Written task:
Nothing but the lines from the one containing "pink teapot [221,310,301,398] -> none" through the last line of the entries should appear in the output, each verbatim.

Extracted material:
********

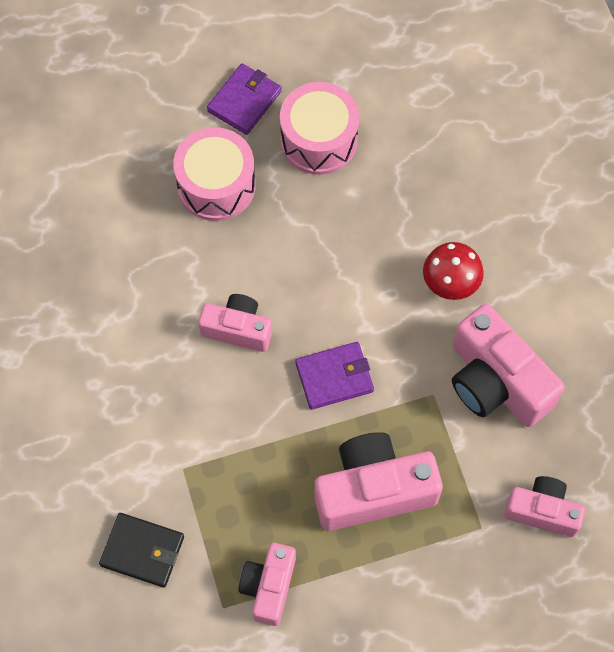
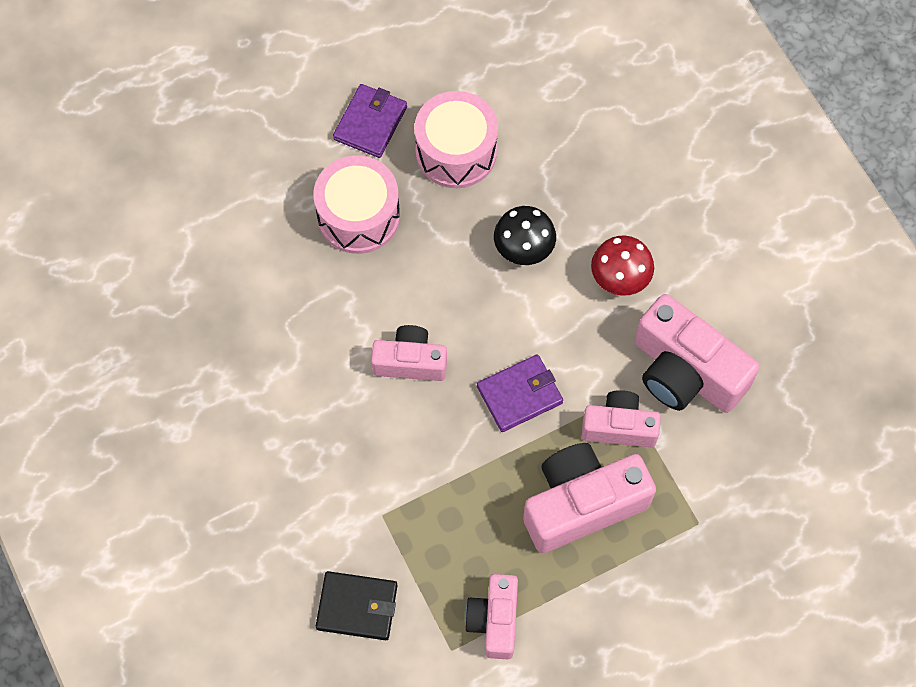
camera: 10 degrees left, 0 degrees up
pink camera [504,476,585,537] -> pink camera moved to [582,390,661,447]
none -> black mushroom [494,206,556,265]

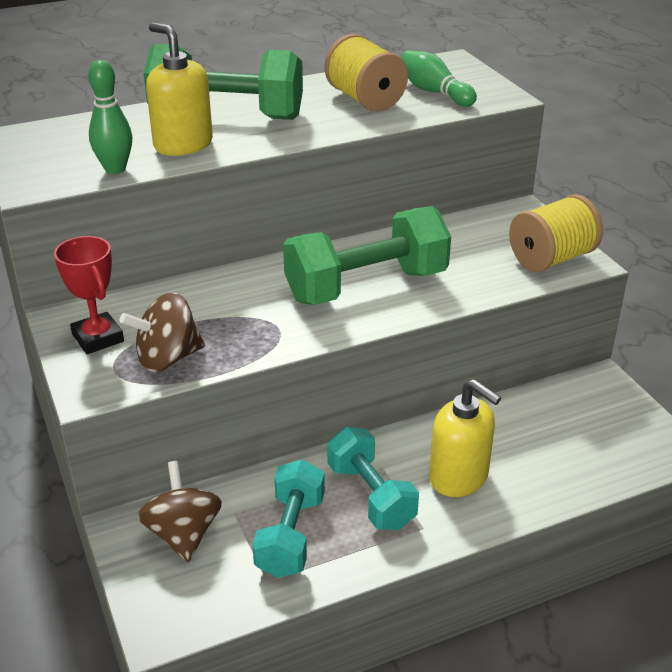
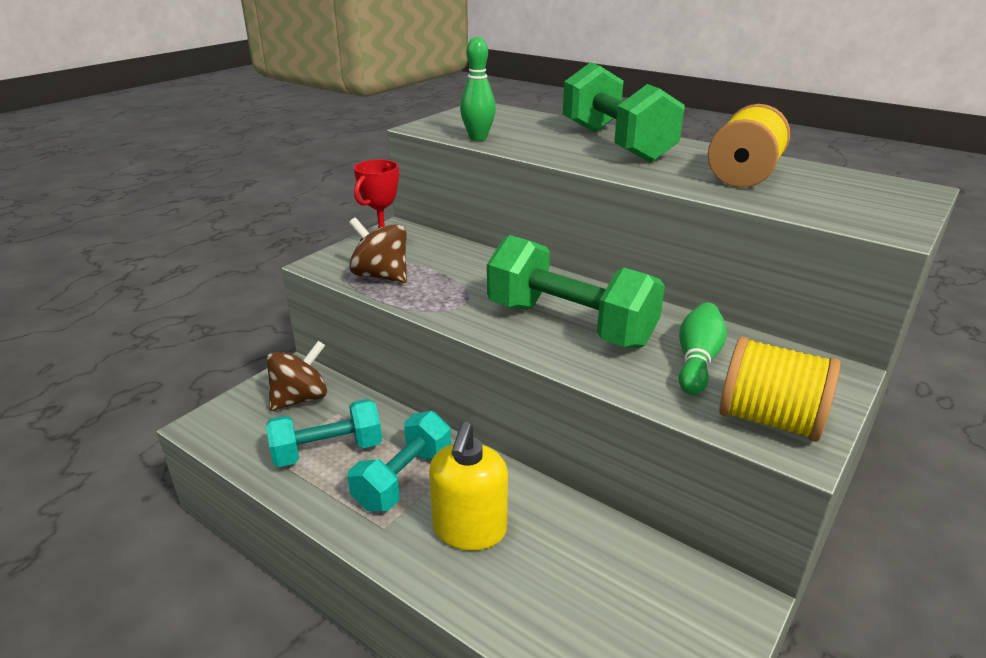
camera: 60 degrees right, 5 degrees down
yellow soap dispenser [146,23,213,156] -> none
green bowling pin [400,50,477,107] -> green bowling pin moved to [679,302,727,395]

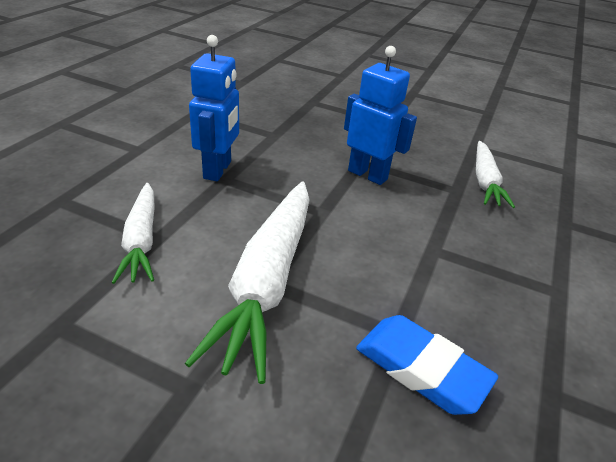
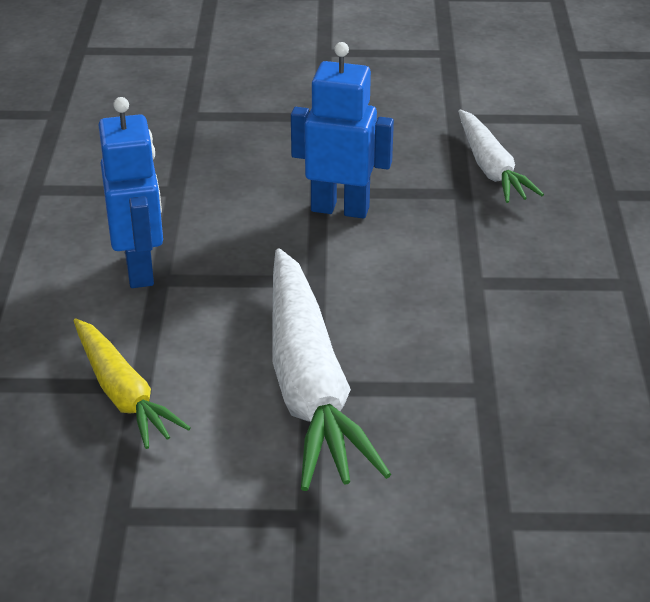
camera: 20 degrees left, 0 degrees up
white carrot [111,183,155,284] -> yellow carrot [74,318,191,449]
blue eraser [356,315,498,415] -> none

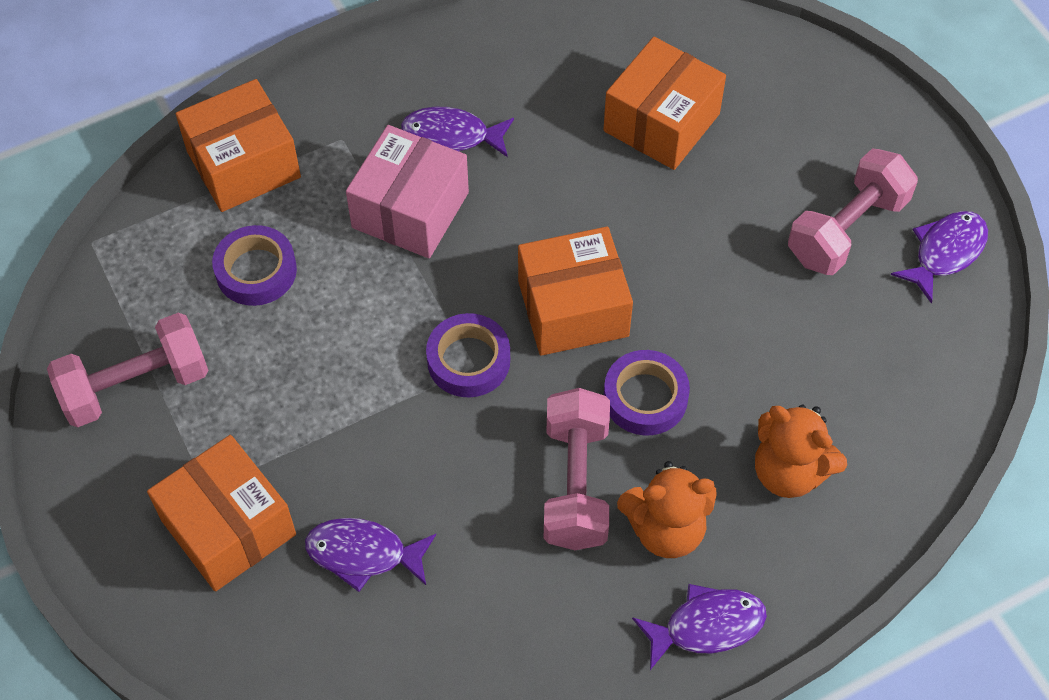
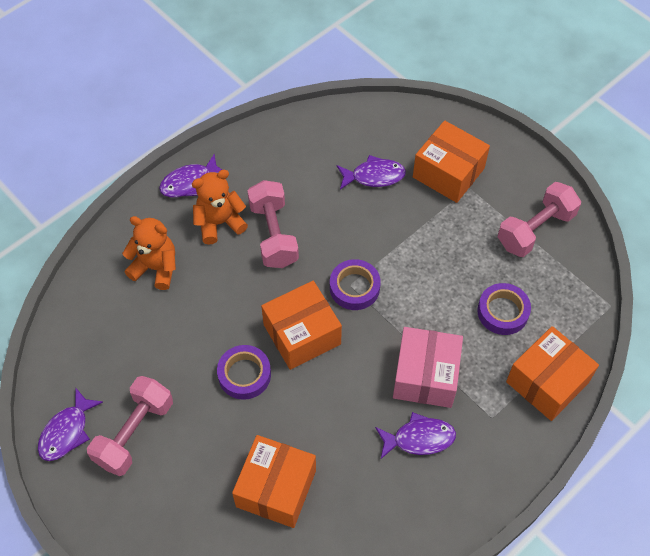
camera: 165 degrees right, 0 degrees up
purple tape [604,350,690,435] -> purple tape moved to [217,345,271,400]

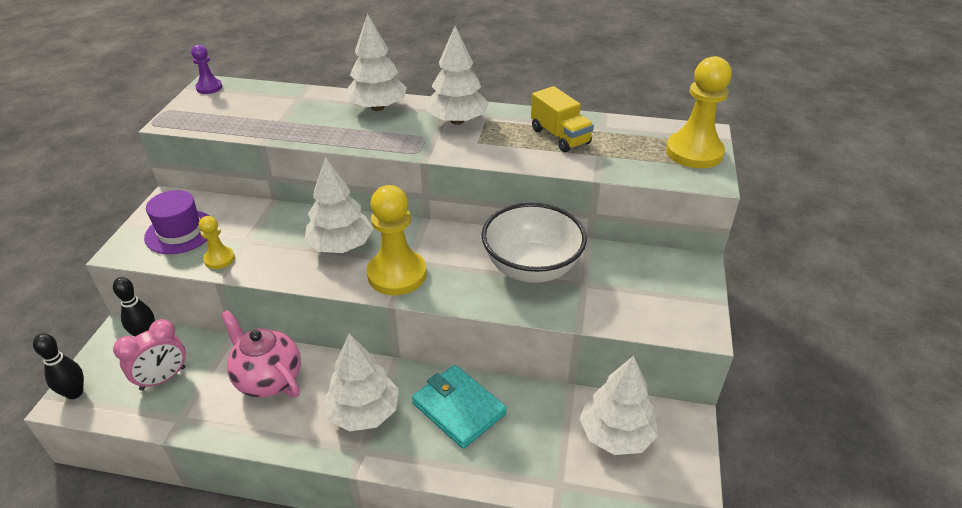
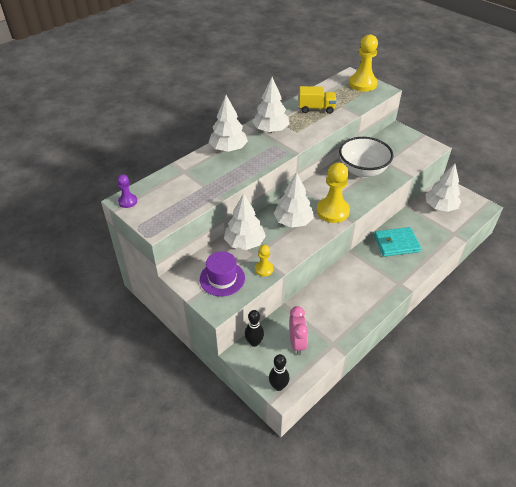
camera: 55 degrees left, 5 degrees up
pink teapot [221,310,301,398] -> none
white tree [323,333,399,432] -> white tree moved to [224,193,266,250]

********

Response area:
pink teapot [221,310,301,398] -> none
white tree [323,333,399,432] -> white tree moved to [224,193,266,250]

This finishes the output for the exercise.